_What you should do_: Using the data that follows, return exactly the lines from the one that contains "pos2: [599, 361, 686, 415]" through the one that contains "before: jet-black toy fish", ends included.

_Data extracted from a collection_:
--
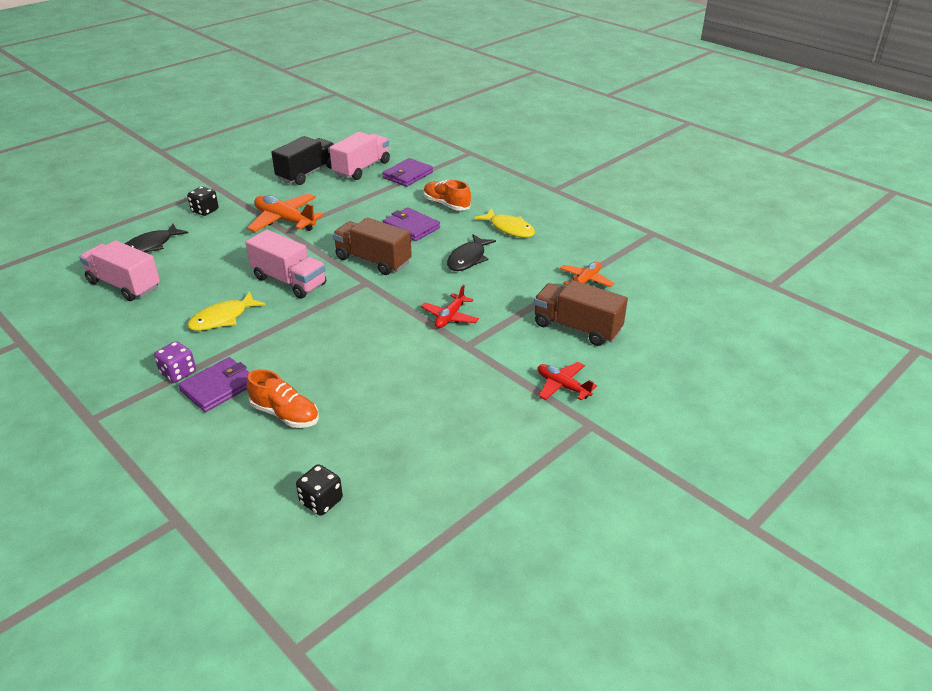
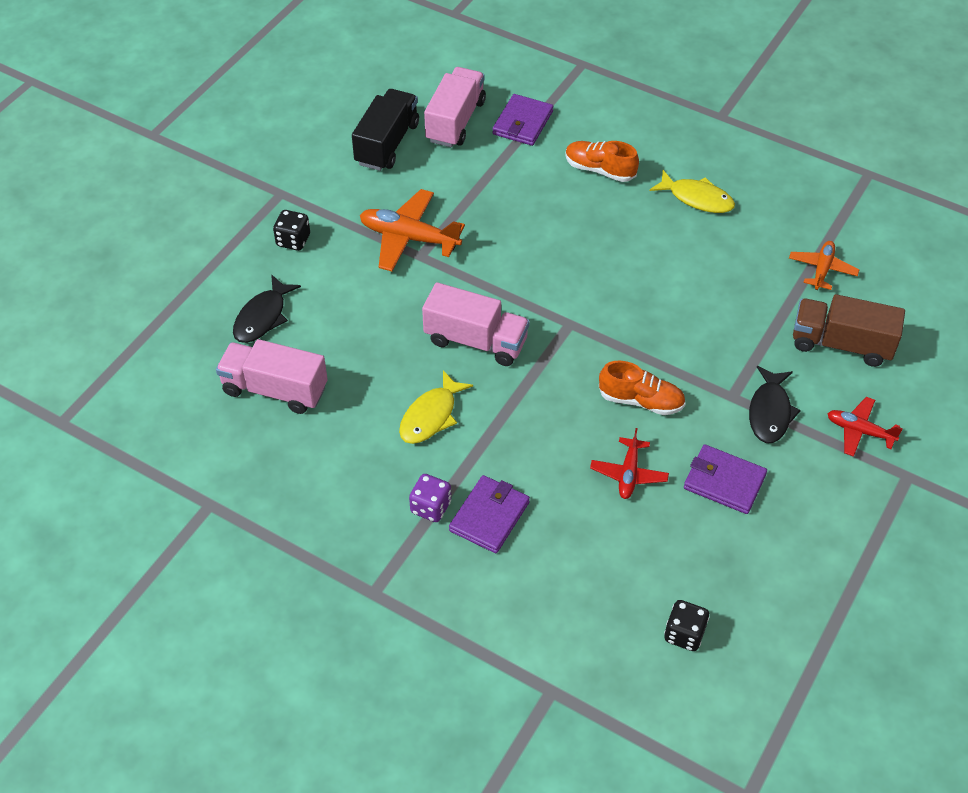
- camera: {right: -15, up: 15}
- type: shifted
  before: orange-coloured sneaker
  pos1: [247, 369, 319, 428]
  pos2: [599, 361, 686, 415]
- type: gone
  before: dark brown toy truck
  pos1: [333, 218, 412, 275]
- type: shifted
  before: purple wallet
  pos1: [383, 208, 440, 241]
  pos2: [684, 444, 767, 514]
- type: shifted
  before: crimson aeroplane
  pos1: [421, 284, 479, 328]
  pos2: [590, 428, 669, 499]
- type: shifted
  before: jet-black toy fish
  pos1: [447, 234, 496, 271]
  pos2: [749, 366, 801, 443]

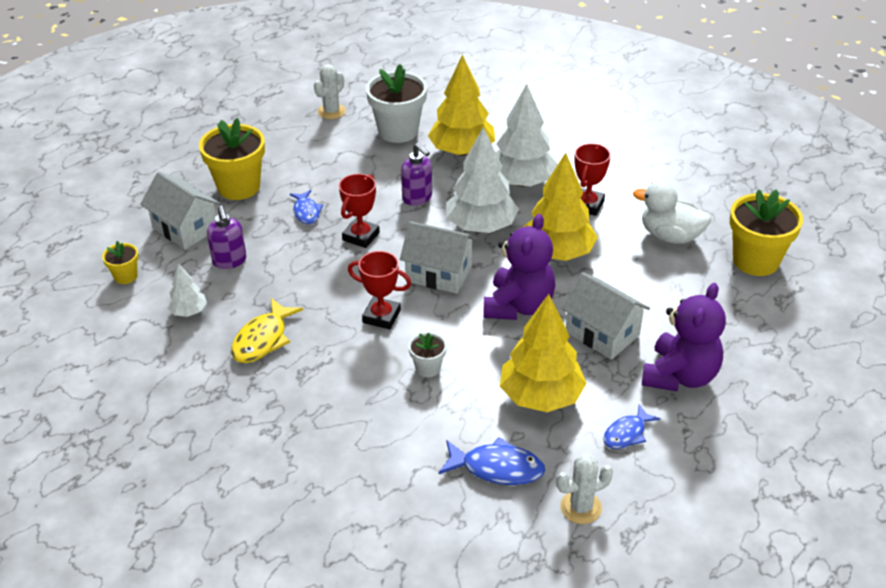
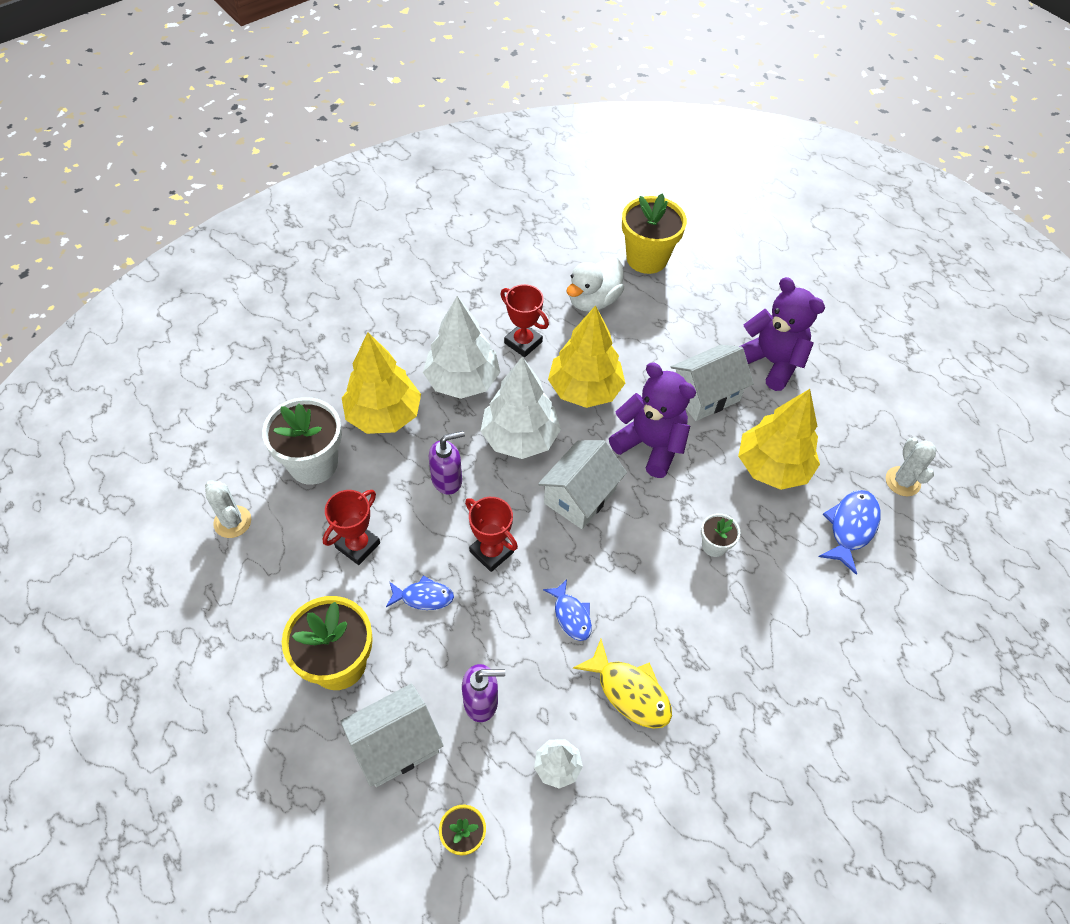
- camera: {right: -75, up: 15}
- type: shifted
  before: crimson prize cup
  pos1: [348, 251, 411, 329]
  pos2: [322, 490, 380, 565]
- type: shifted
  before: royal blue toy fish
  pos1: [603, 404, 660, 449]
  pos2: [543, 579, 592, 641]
--
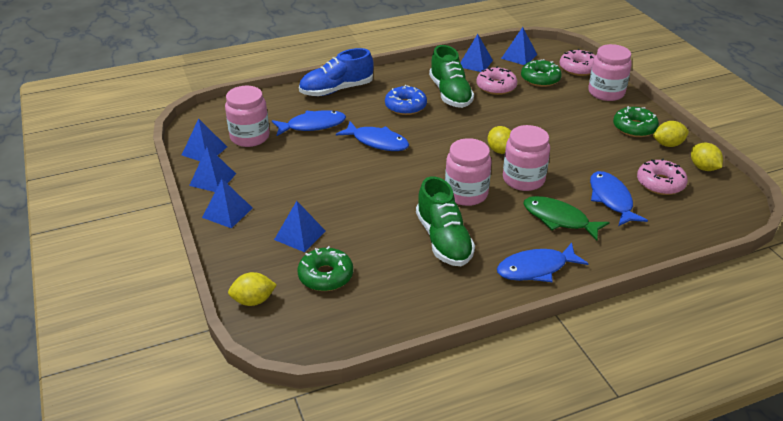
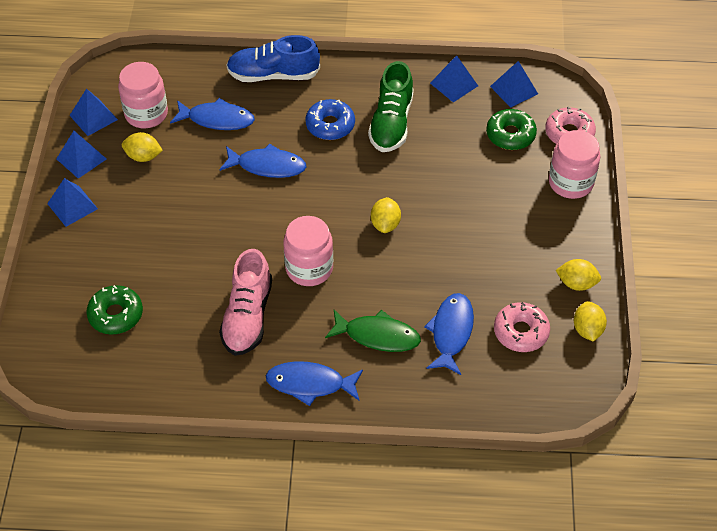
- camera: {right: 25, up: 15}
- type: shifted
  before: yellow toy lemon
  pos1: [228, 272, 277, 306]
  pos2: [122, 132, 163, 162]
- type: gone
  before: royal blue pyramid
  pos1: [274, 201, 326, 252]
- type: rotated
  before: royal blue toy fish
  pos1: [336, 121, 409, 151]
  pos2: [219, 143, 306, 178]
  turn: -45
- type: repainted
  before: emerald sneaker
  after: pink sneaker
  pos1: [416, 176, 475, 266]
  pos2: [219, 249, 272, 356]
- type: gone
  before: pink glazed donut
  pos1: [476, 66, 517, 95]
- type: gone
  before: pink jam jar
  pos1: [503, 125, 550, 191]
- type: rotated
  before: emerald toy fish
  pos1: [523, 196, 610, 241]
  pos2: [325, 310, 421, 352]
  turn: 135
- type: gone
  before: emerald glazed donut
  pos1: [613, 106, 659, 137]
--
_The completed task_:
  pos2: [599, 361, 686, 415]
- type: gone
  before: dark brown toy truck
  pos1: [333, 218, 412, 275]
- type: shifted
  before: purple wallet
  pos1: [383, 208, 440, 241]
  pos2: [684, 444, 767, 514]
- type: shifted
  before: crimson aeroplane
  pos1: [421, 284, 479, 328]
  pos2: [590, 428, 669, 499]
- type: shifted
  before: jet-black toy fish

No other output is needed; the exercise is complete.